**Task statement**. Tell me, please, how many lines in the records below include the word "TICK". Give no more than the number.
[Start of section]
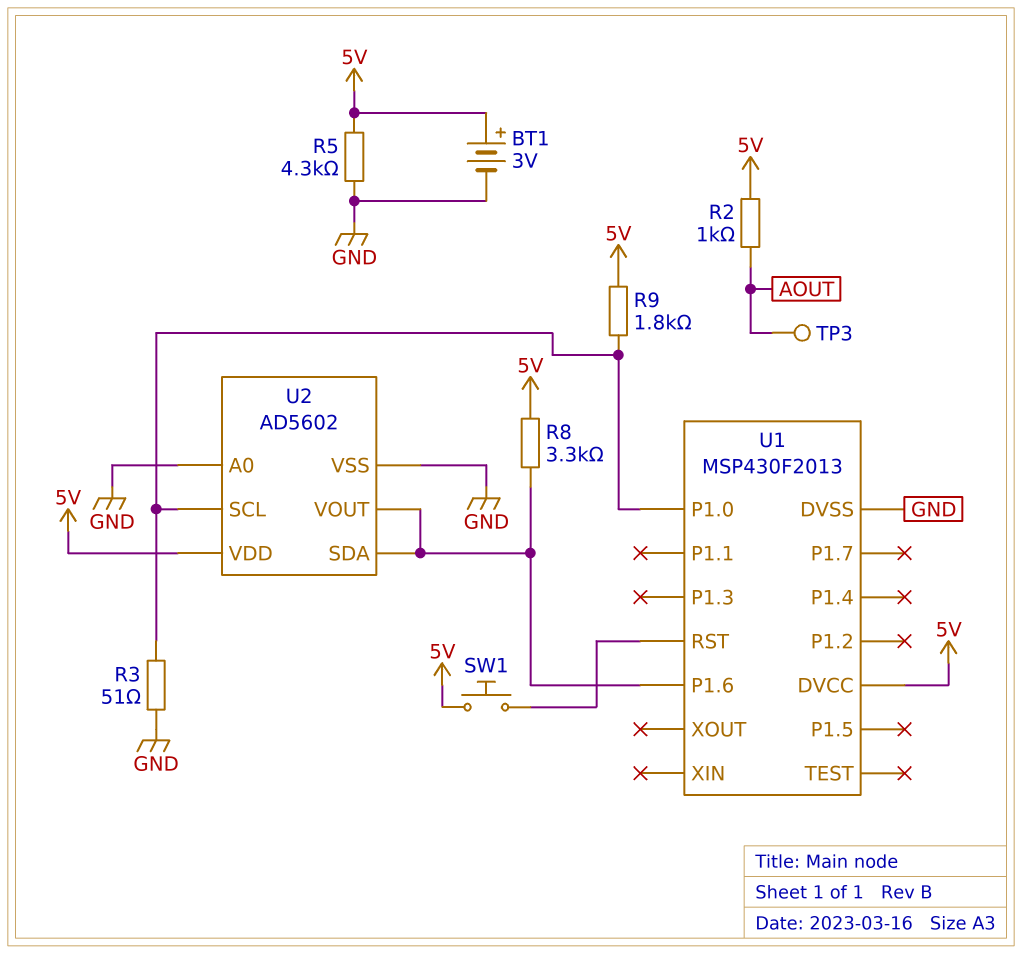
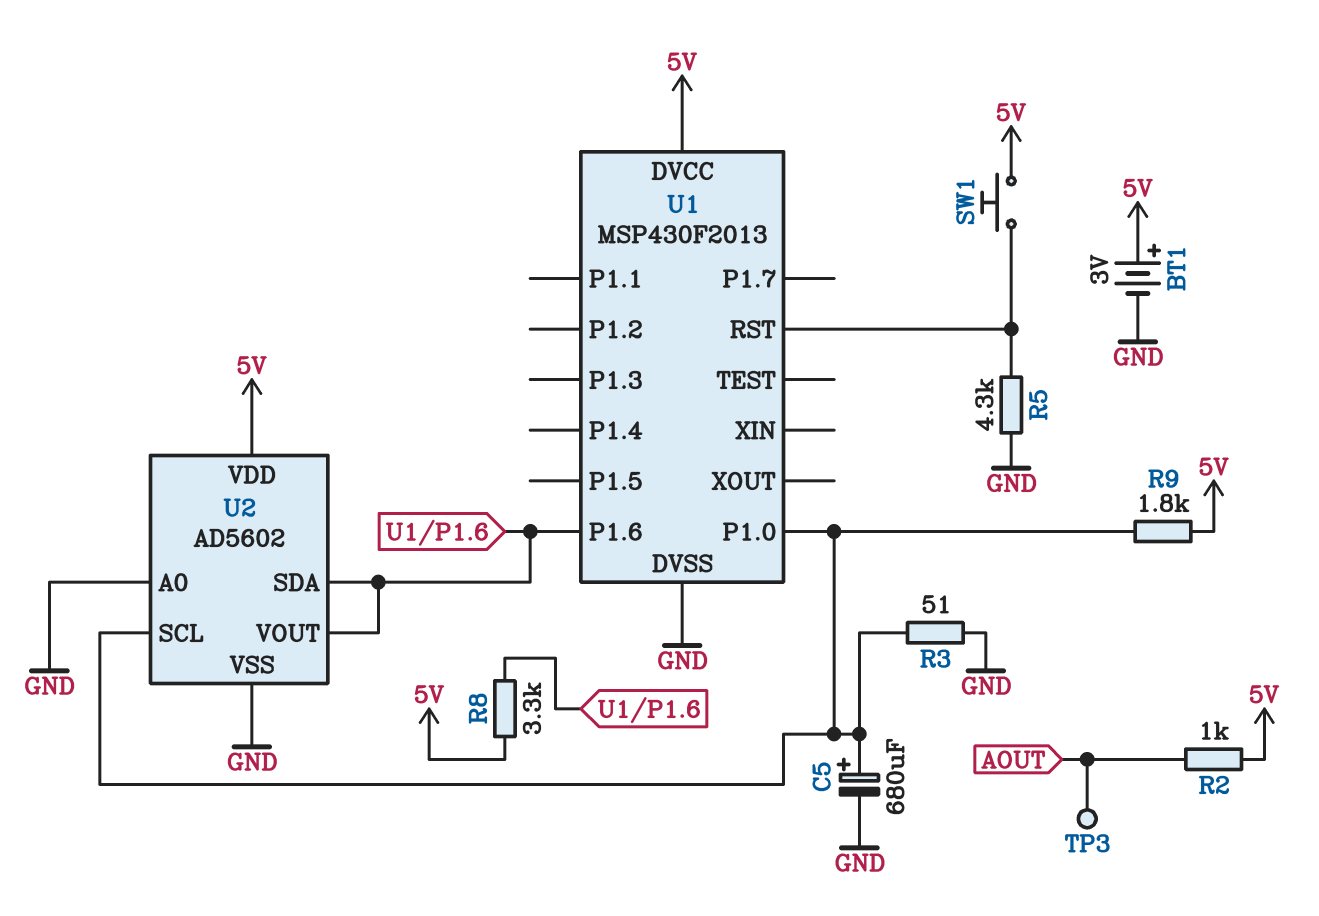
C5: none -> 680uF (plus U1/P1.0, minus GND)
R5: 4.3k (5V, GND) -> 4.3k (GND, U1/RST)

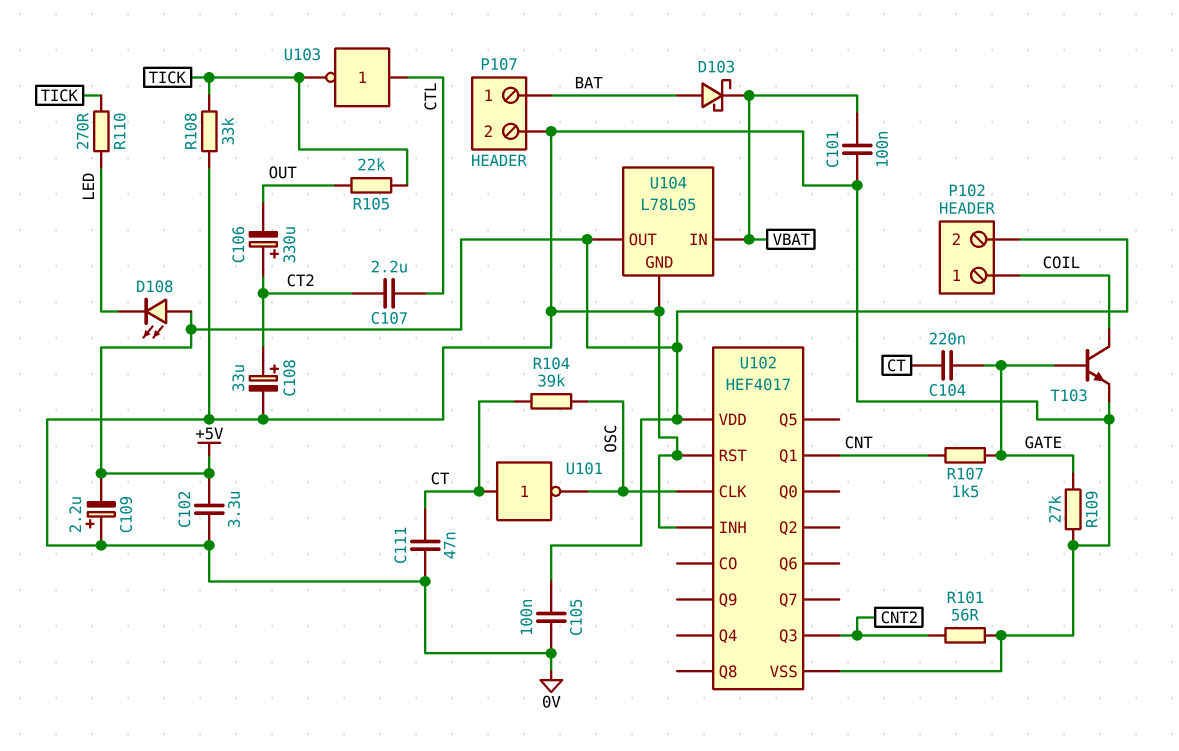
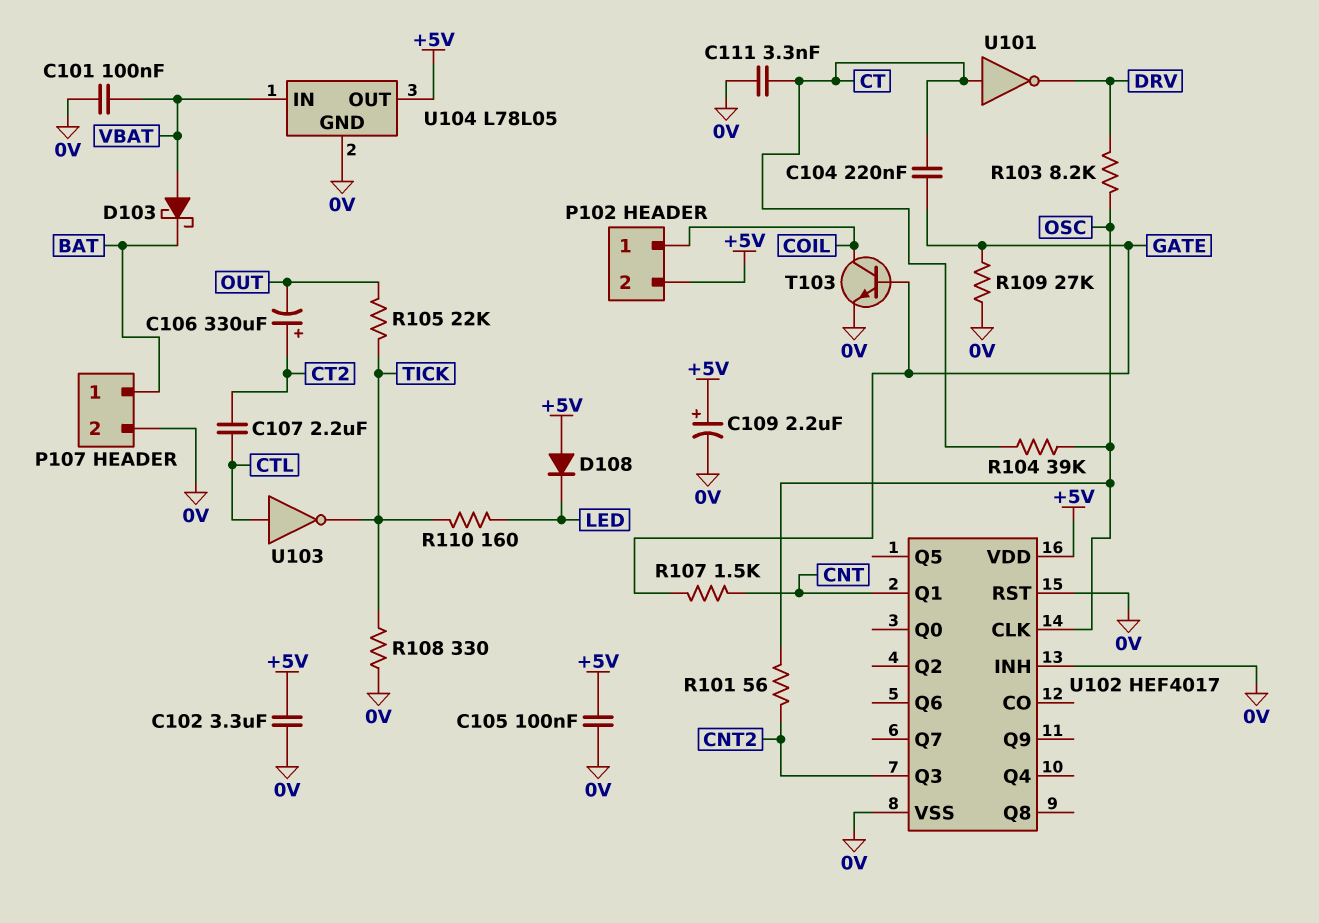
C108: 33uF (plus CT2, minus 0V) -> none
C109: 2.2uF (plus 0V, minus +5V) -> 2.2uF (plus +5V, minus 0V)
C111: 47nF (0V, CT) -> 3.3nF (0V, CT)
D103: schottky (A BAT, K VBAT) -> schottky (A VBAT, K BAT)
D108: LED (A +5V, K LED) -> diode (A +5V, K LED)
R101: 56 (0V, CNT2) -> 56 (CNT2, OSC)
R103: none -> 8.2k (DRV, OSC)
R108: 33k (0V, TICK) -> 330 (0V, TICK)
R110: 270 (LED, TICK) -> 160 (LED, TICK)
U101: NOT (in CT, out OSC) -> NOT (in CT, out DRV)

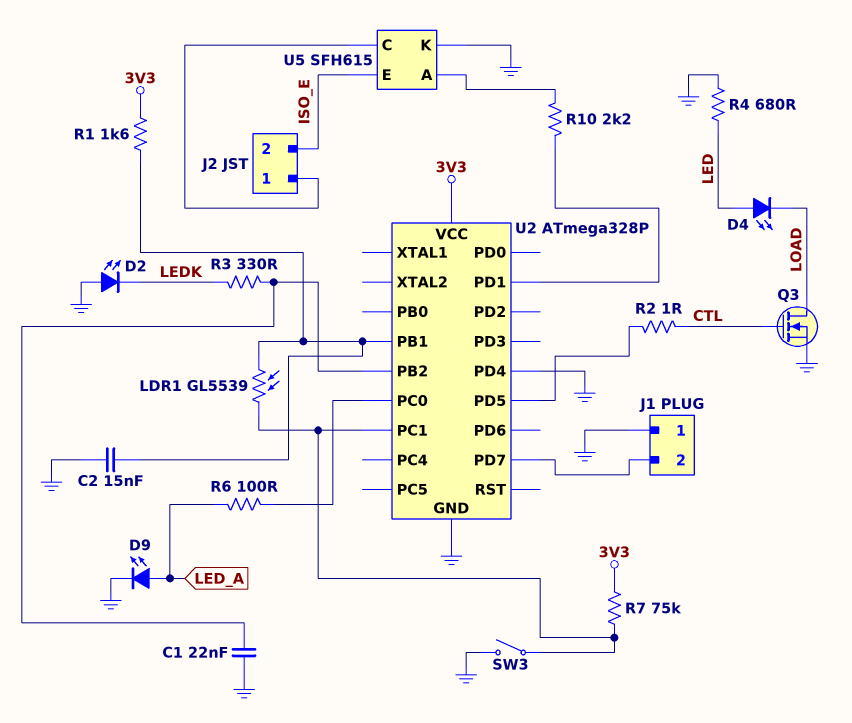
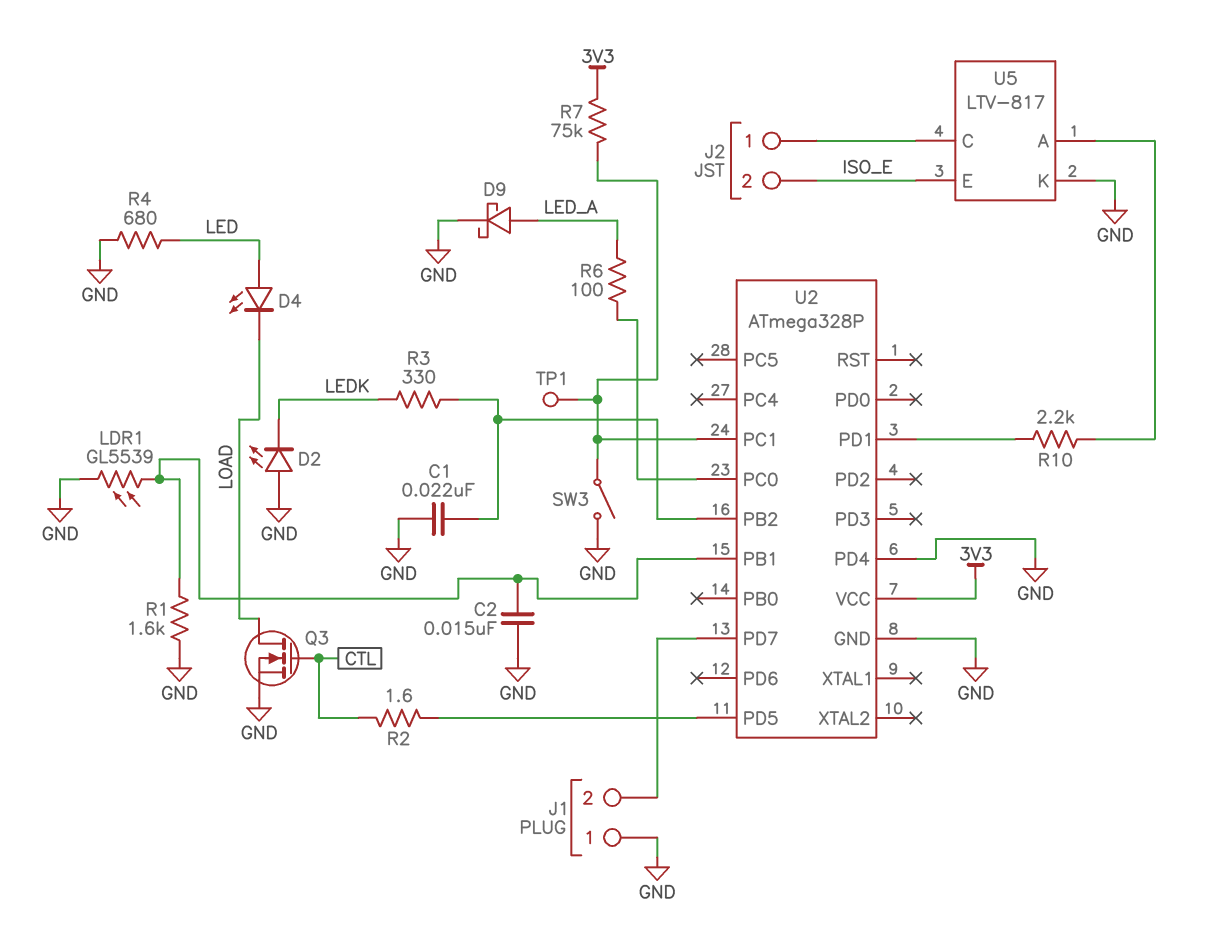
D9: LED (A LED_A, K GND) -> schottky (A LED_A, K GND)
LDR1: GL5539 (U2/PB1, U2/PC1) -> GL5539 (GND, U2/PB1)
R1: 1.6k (3V3, U2/PB1) -> 1.6k (GND, U2/PB1)
R2: 1 (CTL, U2/PD5) -> 1.6 (CTL, U2/PD5)
TP1: none -> test point (U2/PC1)
U5: SFH615 -> LTV-817

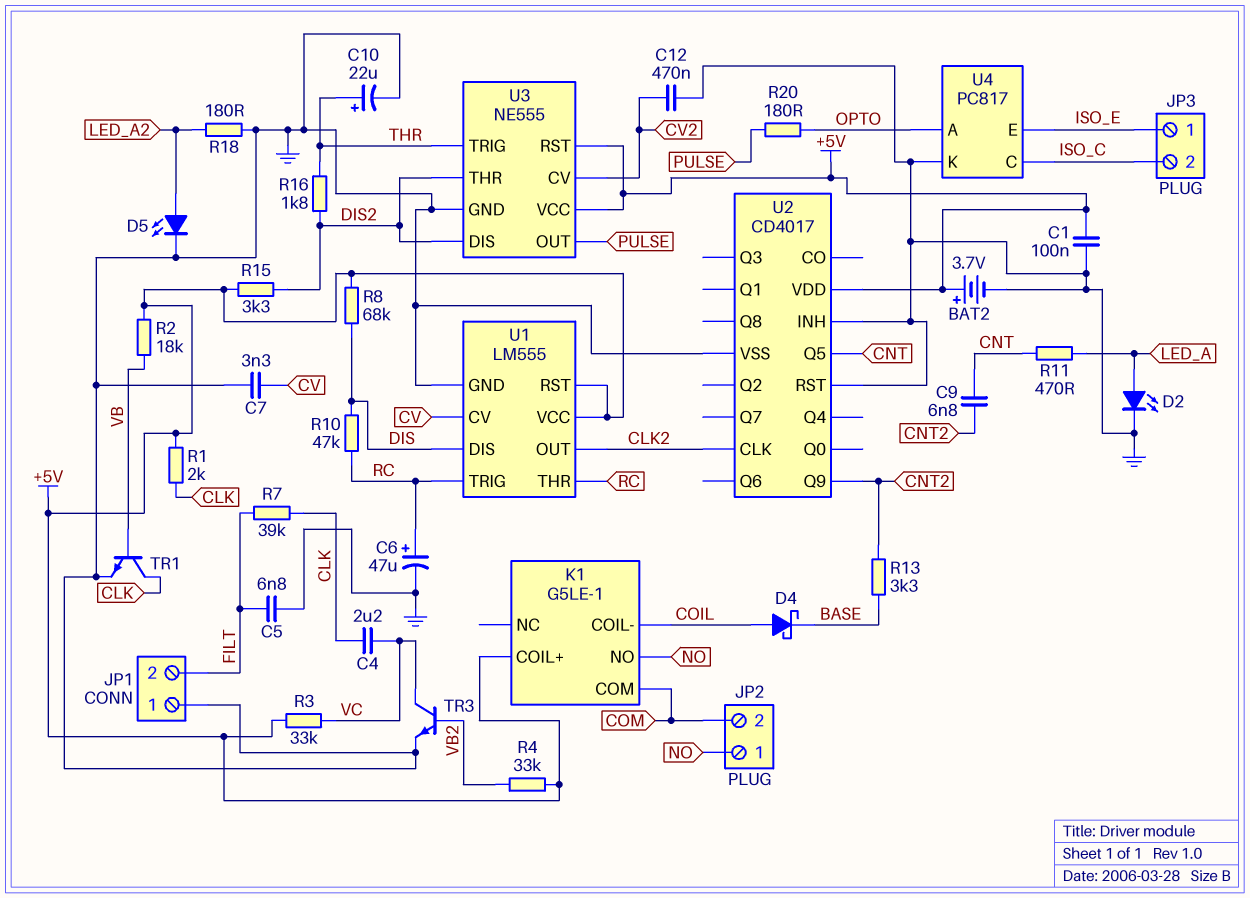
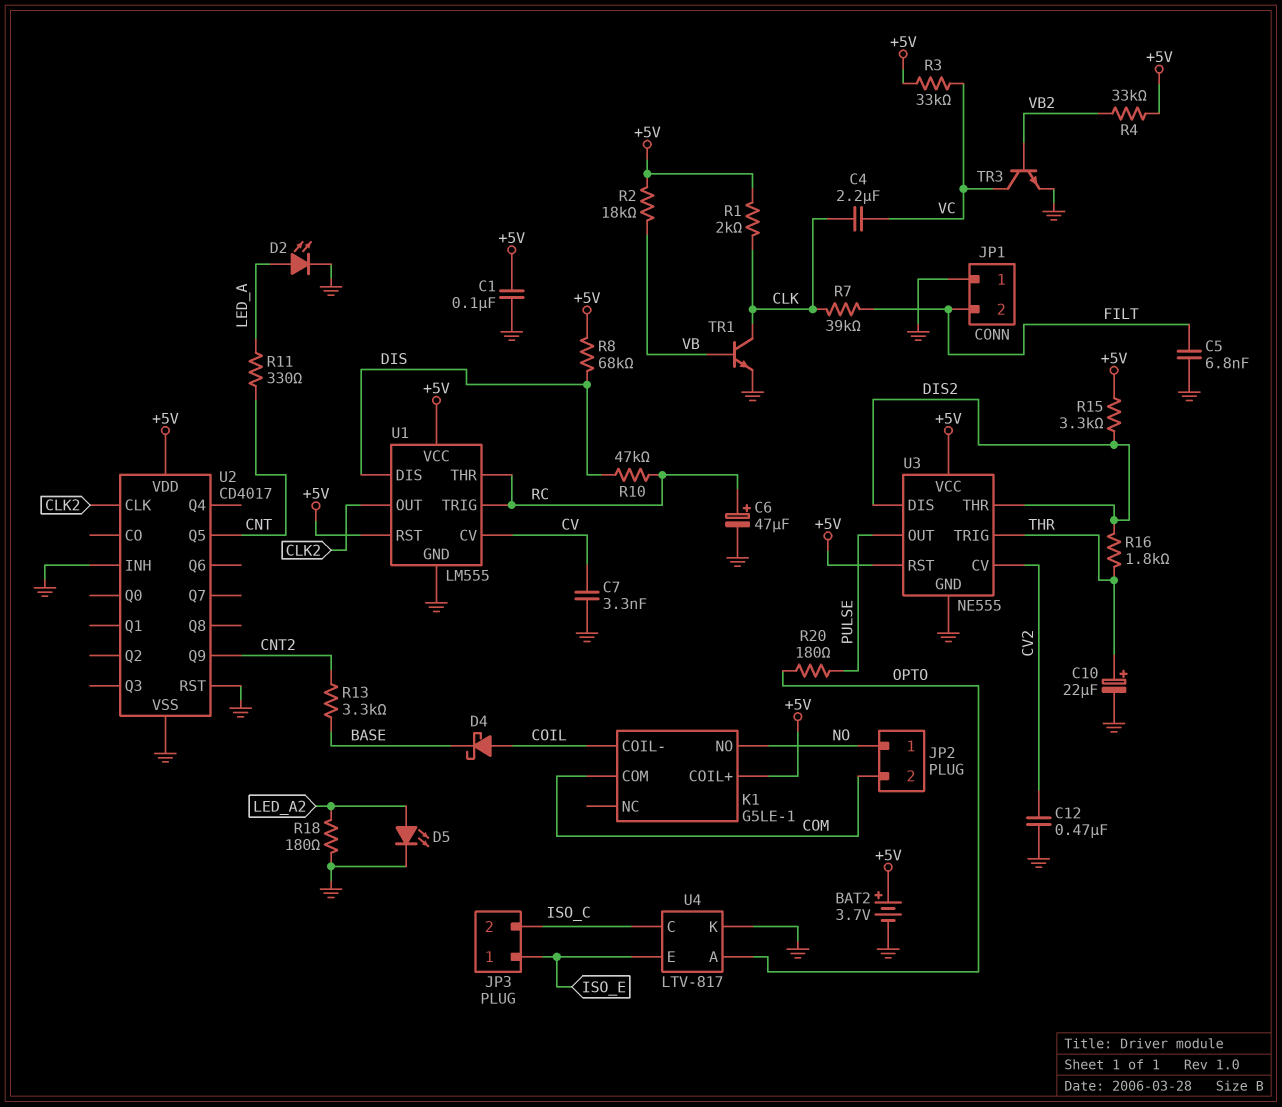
C9: 6.8nF (CNT, CNT2) -> none
R11: 470 (CNT, LED_A) -> 330 (CNT, LED_A)
U4: PC817 -> LTV-817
[End of section]
**Completed exercise**. 2